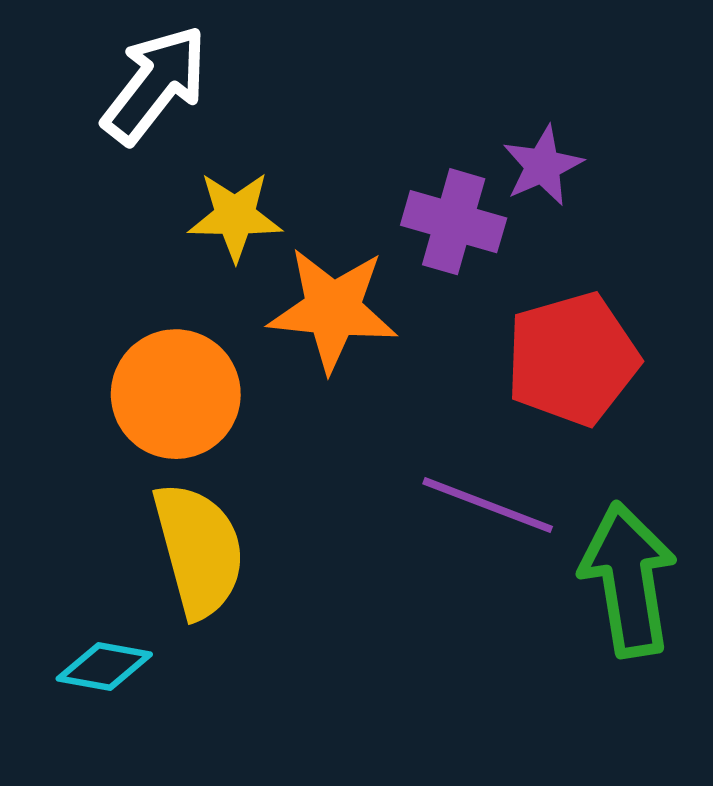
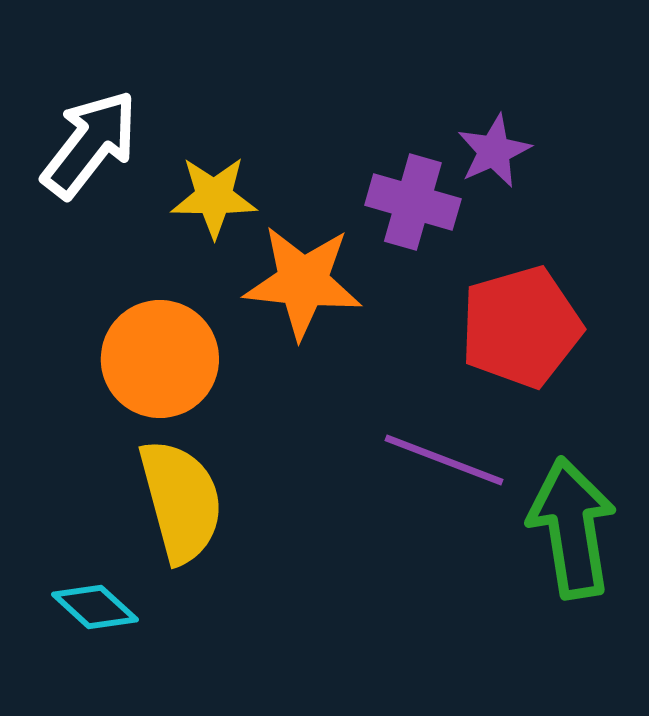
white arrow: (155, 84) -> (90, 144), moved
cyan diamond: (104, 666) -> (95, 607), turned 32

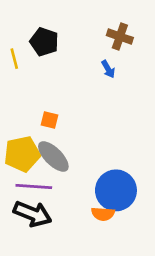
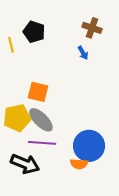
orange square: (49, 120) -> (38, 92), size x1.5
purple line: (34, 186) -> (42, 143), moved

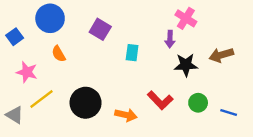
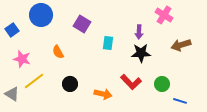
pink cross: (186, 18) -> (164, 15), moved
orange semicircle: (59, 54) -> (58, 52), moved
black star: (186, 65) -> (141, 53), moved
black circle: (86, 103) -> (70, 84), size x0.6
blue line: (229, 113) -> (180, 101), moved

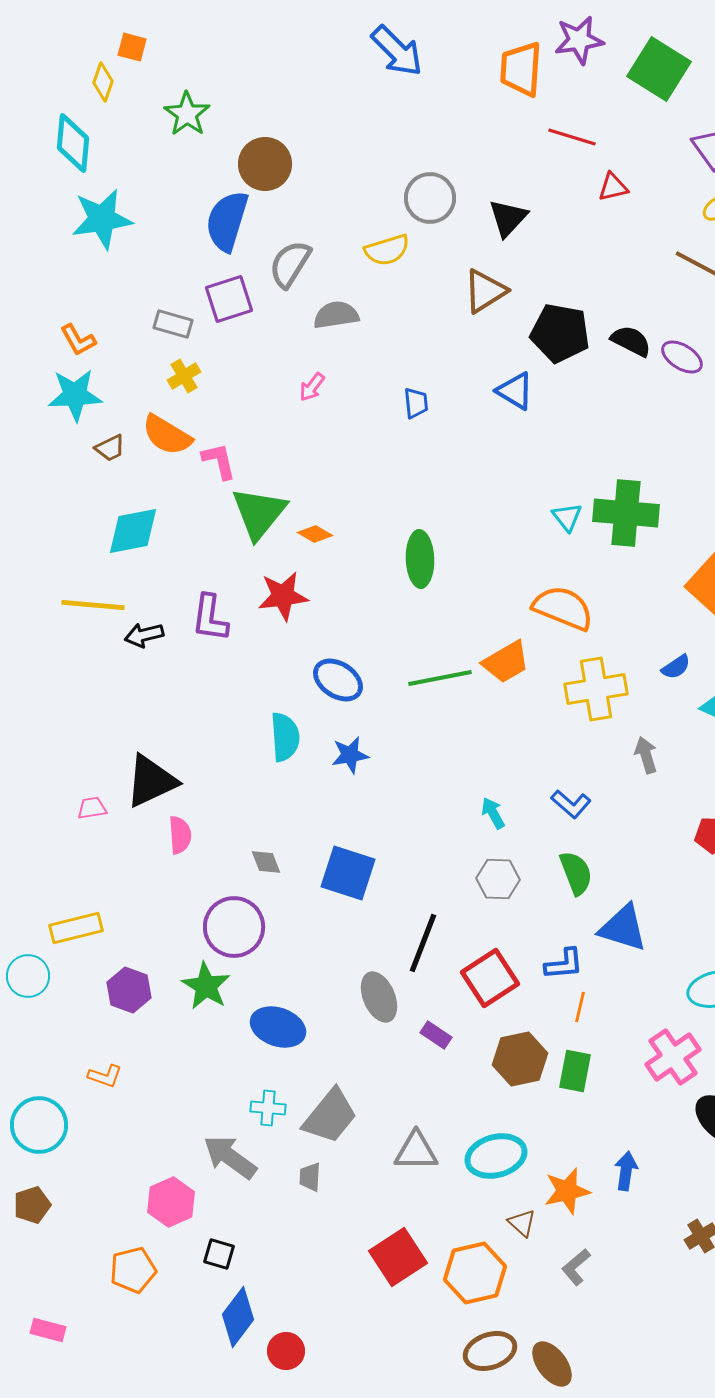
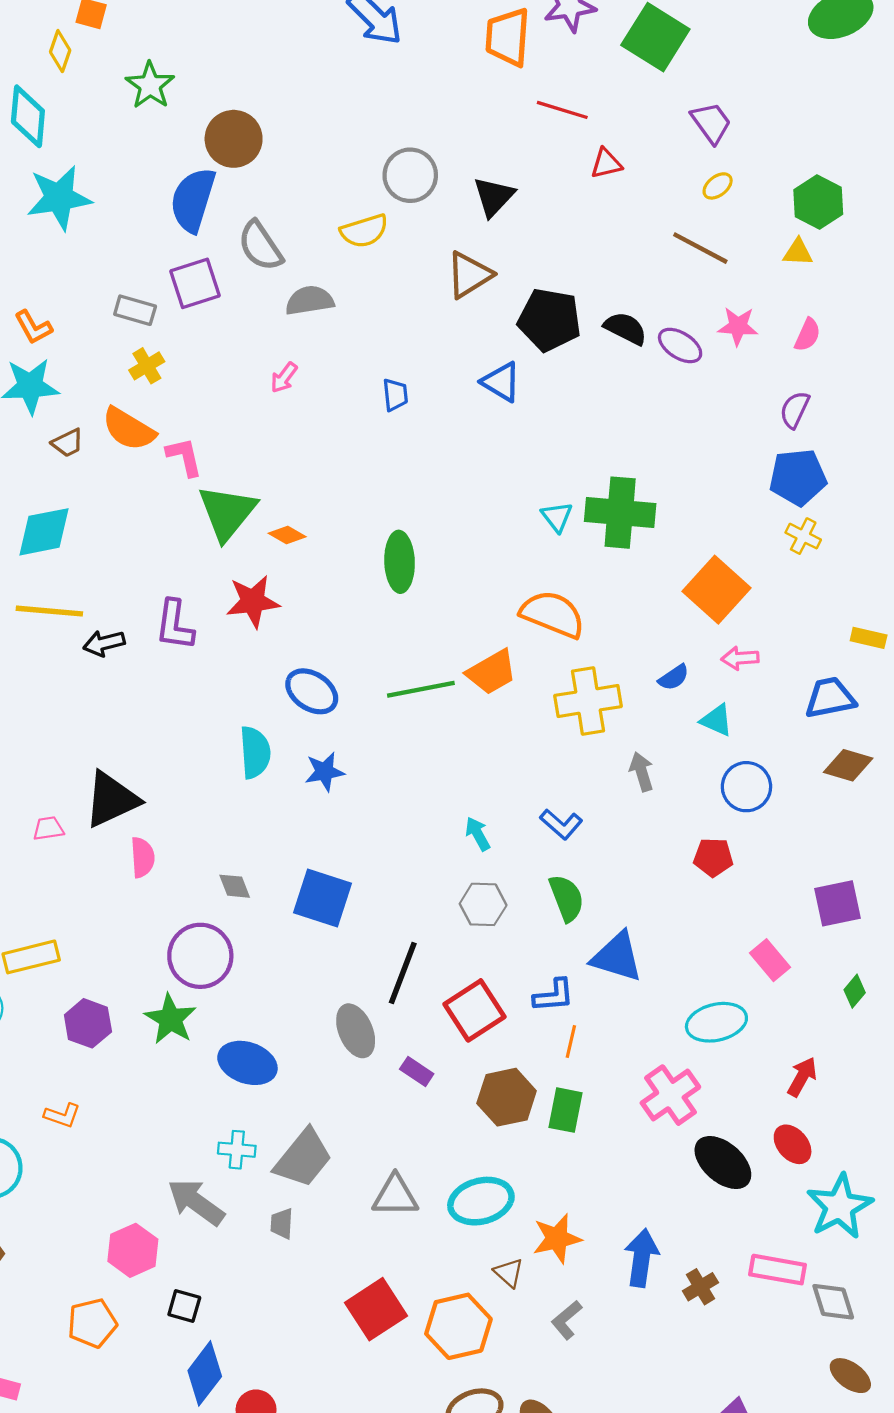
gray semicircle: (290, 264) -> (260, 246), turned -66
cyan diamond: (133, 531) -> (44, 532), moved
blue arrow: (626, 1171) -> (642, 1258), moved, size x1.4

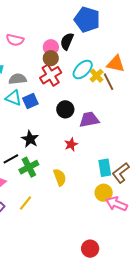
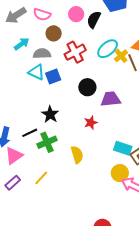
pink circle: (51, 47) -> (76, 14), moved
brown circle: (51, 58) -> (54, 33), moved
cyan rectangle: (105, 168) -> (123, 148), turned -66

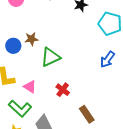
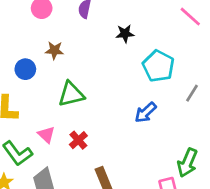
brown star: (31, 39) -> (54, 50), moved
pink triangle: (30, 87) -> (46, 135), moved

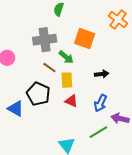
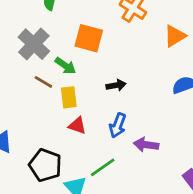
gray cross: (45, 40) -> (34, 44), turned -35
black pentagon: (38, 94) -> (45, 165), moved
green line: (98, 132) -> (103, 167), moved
-=-=-
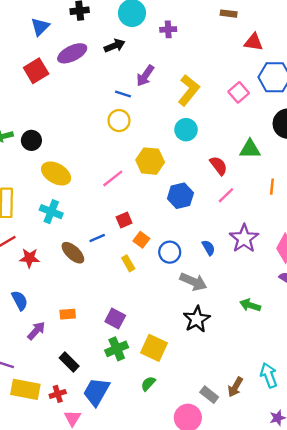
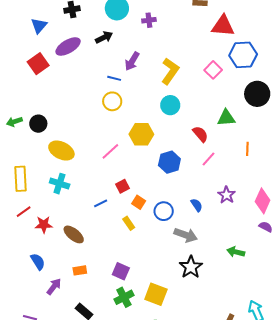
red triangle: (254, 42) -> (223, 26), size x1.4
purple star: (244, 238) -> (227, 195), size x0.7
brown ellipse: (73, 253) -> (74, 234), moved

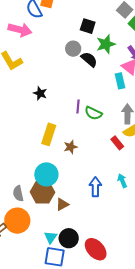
-=-=-
Work required: From the listing, copy each line containing the word "turned".

Solution for this task:
cyan diamond: (104, 666) -> (95, 607), turned 32
gray semicircle: (290, 264) -> (260, 246), turned -66
cyan rectangle: (105, 168) -> (123, 148), turned -66
gray cross: (45, 40) -> (34, 44), turned -35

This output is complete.